ASSIGNMENT:
Find the lines below holding the word "traffic" and copy each of them.

== DATA RECORDS ==

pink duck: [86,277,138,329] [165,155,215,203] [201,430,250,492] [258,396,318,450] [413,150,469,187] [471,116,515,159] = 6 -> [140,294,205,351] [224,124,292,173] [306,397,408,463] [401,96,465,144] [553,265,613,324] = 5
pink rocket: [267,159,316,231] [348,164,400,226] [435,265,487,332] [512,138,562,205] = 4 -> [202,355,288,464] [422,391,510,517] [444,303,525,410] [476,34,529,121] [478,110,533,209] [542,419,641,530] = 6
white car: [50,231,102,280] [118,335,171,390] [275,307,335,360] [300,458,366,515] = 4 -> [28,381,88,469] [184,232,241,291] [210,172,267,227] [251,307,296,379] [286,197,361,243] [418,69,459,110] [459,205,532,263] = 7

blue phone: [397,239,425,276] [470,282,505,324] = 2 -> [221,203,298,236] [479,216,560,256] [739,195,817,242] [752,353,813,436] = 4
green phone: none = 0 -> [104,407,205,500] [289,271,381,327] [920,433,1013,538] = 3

===
== DATA RECORDS ==

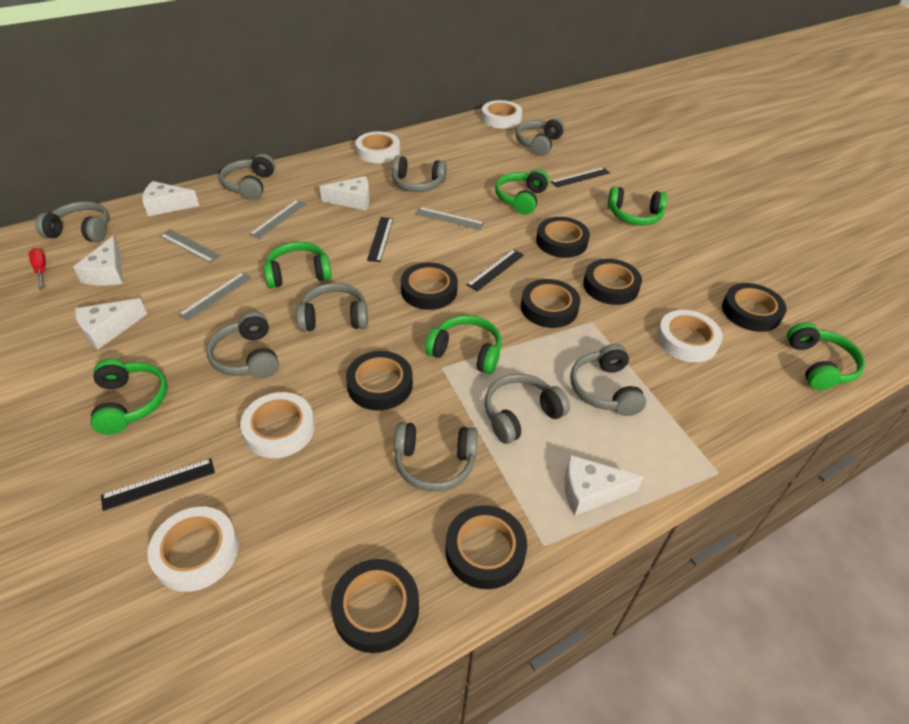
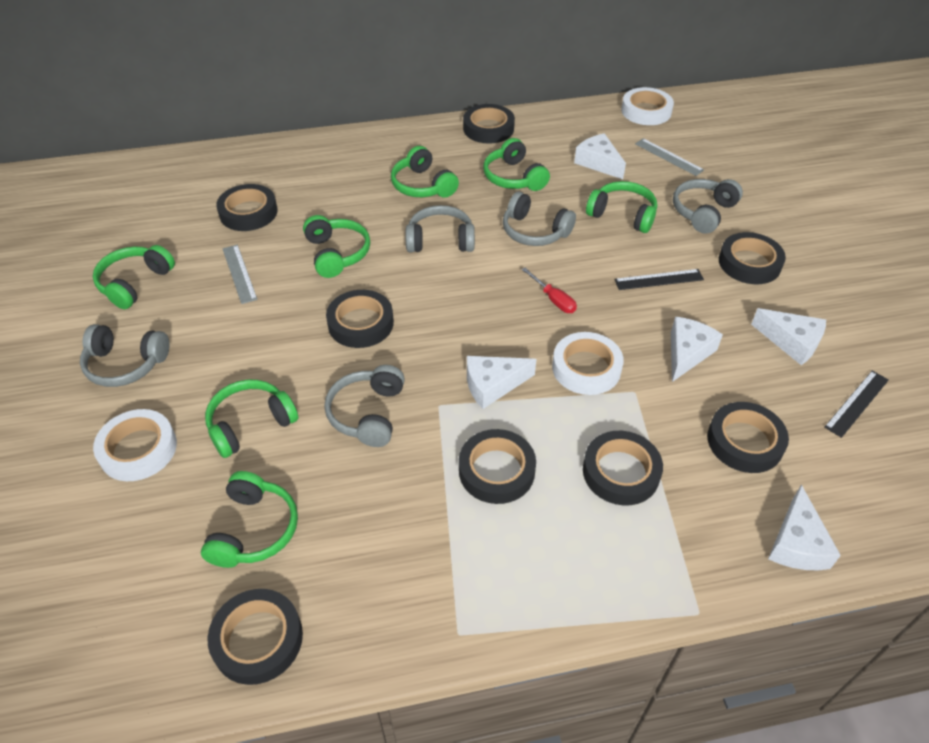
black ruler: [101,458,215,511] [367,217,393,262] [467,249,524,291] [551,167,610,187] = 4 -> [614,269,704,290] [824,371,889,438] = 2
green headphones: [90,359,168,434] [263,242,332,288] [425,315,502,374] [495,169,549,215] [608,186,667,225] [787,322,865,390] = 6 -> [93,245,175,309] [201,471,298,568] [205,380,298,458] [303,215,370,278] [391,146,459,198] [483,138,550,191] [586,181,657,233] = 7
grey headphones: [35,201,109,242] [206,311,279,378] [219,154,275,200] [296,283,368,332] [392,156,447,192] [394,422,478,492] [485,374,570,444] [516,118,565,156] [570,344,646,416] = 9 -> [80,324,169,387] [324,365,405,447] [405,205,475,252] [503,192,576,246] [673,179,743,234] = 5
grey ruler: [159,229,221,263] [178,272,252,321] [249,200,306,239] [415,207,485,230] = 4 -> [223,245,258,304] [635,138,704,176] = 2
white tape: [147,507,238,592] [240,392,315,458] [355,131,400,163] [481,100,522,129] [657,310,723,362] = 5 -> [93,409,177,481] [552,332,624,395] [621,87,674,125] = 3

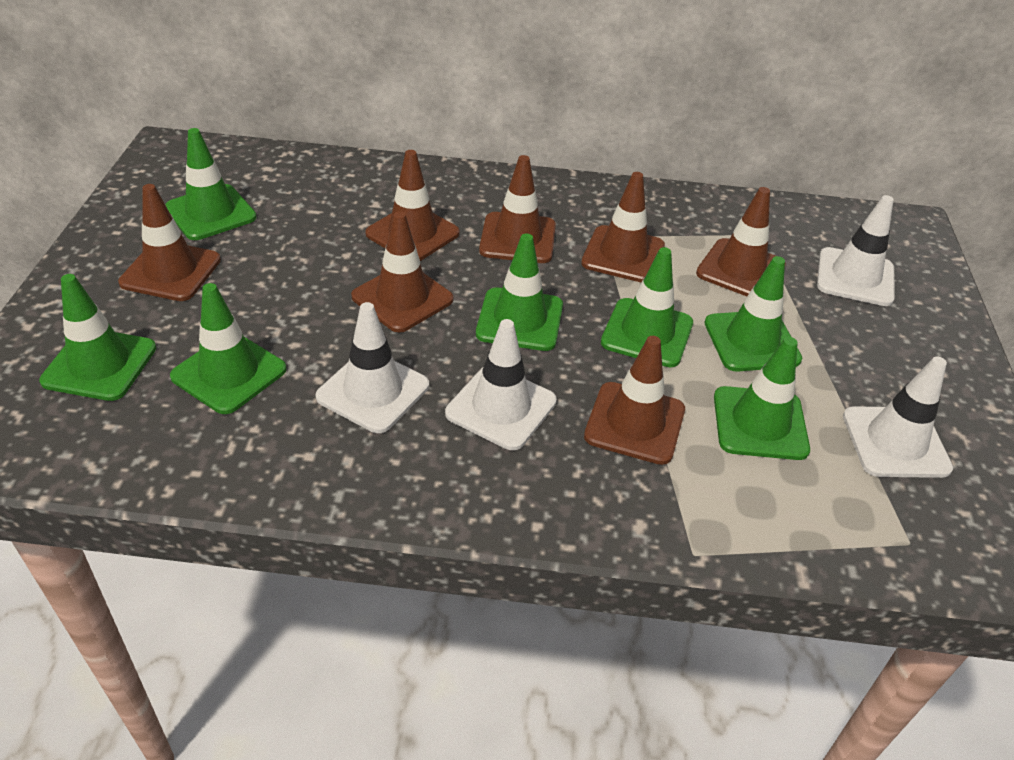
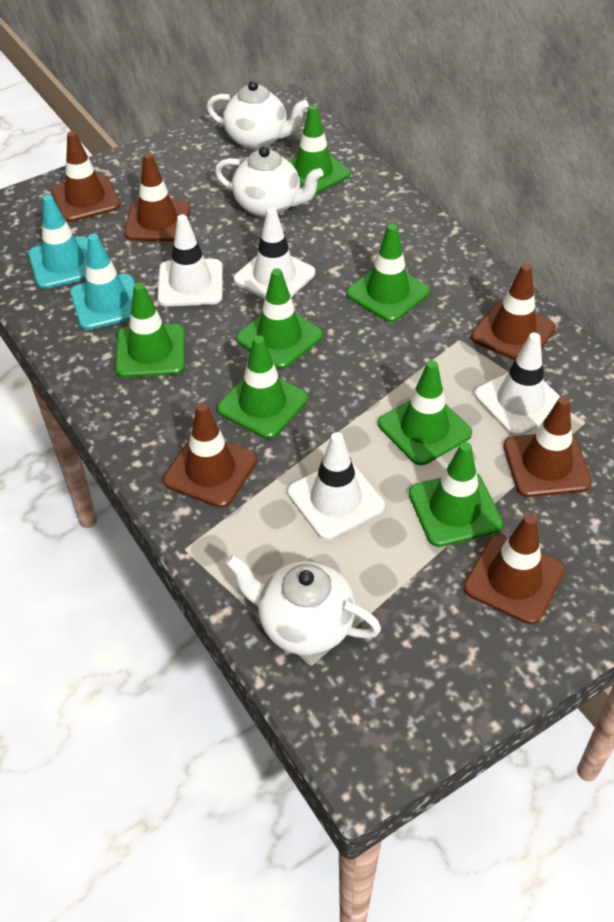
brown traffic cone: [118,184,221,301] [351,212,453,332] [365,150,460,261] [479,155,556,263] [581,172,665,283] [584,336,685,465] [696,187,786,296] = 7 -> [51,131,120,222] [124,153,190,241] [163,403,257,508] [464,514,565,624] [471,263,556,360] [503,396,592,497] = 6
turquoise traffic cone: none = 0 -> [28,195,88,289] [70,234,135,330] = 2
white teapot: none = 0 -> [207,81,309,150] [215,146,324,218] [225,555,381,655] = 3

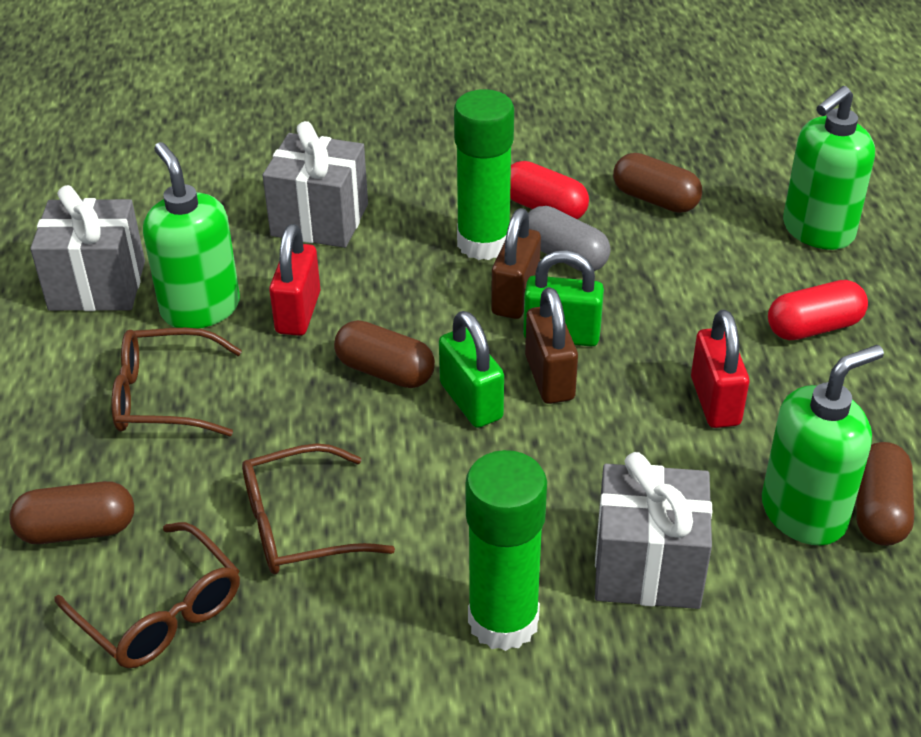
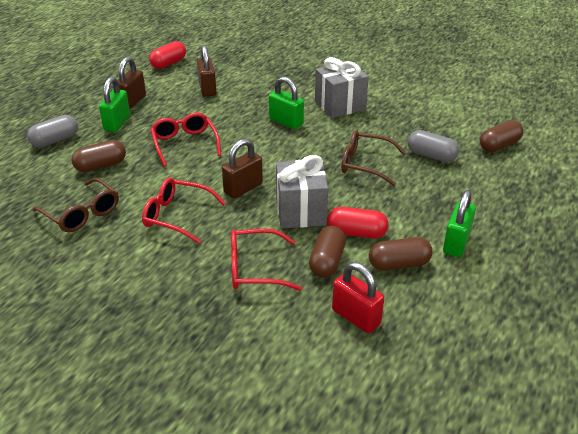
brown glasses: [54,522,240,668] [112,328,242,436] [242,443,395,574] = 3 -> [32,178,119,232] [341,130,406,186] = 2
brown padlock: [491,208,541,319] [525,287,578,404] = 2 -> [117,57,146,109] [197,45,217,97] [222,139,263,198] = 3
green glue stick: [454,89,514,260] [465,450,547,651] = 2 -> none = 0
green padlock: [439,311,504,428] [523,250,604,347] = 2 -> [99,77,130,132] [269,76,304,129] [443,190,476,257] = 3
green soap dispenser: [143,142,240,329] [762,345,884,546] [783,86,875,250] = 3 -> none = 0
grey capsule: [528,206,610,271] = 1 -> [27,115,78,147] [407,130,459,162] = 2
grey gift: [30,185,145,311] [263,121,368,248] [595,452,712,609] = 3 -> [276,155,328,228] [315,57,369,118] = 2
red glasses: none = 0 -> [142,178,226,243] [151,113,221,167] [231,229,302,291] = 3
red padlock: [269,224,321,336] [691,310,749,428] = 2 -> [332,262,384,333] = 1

===

RESPONSE:
brown traffic cone: [118,184,221,301] [351,212,453,332] [365,150,460,261] [479,155,556,263] [581,172,665,283] [584,336,685,465] [696,187,786,296] = 7 -> [51,131,120,222] [124,153,190,241] [163,403,257,508] [464,514,565,624] [471,263,556,360] [503,396,592,497] = 6
turquoise traffic cone: none = 0 -> [28,195,88,289] [70,234,135,330] = 2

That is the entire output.